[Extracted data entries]
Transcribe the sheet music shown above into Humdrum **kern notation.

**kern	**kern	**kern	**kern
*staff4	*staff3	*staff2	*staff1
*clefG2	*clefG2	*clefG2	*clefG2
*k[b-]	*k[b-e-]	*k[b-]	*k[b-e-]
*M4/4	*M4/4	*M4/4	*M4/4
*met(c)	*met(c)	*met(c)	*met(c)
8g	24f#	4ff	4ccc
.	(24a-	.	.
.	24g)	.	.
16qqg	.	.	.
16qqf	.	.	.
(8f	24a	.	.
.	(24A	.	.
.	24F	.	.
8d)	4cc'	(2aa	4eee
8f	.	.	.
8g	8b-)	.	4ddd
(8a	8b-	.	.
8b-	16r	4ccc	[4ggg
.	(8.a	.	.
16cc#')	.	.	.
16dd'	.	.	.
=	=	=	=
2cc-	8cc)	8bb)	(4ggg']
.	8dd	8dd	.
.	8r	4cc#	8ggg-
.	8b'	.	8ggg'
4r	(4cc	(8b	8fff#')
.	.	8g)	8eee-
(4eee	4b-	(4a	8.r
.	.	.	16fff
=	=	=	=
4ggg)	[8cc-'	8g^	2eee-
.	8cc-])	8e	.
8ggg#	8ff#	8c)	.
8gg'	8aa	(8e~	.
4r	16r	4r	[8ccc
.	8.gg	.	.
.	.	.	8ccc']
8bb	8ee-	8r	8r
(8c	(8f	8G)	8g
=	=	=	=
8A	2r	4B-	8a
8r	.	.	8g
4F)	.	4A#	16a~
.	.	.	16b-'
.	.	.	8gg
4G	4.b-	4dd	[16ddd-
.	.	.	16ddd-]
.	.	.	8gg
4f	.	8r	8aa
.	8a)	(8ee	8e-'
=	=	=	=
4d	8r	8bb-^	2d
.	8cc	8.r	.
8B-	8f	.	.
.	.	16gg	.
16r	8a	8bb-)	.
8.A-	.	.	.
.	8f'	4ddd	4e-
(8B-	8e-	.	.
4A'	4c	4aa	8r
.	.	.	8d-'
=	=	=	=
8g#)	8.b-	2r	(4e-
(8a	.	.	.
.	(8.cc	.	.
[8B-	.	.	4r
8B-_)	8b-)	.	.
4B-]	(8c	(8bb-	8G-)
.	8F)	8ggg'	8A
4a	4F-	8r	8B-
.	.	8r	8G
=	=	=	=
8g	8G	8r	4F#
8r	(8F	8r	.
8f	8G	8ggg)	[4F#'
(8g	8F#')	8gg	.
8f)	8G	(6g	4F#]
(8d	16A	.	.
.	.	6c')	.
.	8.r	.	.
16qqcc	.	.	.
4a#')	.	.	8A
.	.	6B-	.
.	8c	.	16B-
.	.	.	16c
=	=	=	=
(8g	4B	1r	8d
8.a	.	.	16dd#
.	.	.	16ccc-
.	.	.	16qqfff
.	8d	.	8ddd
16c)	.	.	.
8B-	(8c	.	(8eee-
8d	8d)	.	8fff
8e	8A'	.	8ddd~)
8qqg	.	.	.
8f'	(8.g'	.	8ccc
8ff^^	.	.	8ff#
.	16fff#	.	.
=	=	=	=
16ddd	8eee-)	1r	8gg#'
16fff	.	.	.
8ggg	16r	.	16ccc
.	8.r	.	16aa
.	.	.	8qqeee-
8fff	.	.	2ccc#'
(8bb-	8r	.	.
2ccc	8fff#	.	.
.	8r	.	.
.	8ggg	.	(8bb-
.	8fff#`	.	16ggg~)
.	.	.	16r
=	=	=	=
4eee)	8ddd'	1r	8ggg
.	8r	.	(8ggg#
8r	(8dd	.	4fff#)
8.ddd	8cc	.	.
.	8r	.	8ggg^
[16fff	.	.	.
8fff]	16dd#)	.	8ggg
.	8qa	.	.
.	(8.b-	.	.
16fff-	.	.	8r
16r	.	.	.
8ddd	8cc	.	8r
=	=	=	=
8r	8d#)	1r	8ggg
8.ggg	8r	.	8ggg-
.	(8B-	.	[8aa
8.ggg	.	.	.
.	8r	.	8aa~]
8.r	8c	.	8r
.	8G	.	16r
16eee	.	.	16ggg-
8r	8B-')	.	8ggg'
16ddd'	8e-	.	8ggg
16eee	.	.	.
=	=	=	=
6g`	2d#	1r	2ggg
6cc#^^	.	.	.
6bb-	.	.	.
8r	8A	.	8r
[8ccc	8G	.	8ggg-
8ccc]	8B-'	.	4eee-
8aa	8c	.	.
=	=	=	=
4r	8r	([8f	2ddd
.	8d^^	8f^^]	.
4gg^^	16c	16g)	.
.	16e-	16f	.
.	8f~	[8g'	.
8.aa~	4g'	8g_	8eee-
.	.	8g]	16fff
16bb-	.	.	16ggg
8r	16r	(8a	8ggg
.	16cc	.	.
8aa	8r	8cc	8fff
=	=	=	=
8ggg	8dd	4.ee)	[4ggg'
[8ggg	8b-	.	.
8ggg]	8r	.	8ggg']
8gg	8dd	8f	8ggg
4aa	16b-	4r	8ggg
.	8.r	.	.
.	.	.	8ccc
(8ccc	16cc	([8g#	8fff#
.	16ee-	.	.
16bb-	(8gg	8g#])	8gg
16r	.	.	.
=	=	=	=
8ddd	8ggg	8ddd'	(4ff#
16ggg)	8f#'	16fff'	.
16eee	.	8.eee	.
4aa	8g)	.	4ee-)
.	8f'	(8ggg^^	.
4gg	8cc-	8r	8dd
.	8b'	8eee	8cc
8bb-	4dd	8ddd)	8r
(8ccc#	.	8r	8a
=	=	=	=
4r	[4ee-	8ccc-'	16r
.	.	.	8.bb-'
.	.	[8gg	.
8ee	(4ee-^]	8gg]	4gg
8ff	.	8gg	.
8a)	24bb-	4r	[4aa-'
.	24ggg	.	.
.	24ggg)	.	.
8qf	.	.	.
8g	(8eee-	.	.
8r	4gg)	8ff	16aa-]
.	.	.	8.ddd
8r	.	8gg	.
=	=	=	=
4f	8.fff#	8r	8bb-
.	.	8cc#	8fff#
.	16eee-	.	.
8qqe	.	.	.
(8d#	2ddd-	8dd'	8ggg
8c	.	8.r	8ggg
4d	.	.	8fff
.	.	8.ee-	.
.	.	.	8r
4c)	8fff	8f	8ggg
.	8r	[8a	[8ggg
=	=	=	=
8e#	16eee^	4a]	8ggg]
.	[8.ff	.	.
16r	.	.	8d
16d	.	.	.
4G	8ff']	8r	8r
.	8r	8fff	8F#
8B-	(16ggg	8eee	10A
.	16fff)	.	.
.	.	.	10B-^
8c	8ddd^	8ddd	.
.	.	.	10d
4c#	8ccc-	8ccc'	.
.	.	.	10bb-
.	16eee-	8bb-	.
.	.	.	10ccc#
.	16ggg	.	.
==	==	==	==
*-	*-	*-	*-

■ EXERCISE GOAL ■
Locate every line in the entries above that contains the string "kern", and copy each of those lines.

■ EXERCISE OUTPUT ■
Transcribe the sheet music shown above into Humdrum **kern notation.
**kern	**kern	**kern	**kern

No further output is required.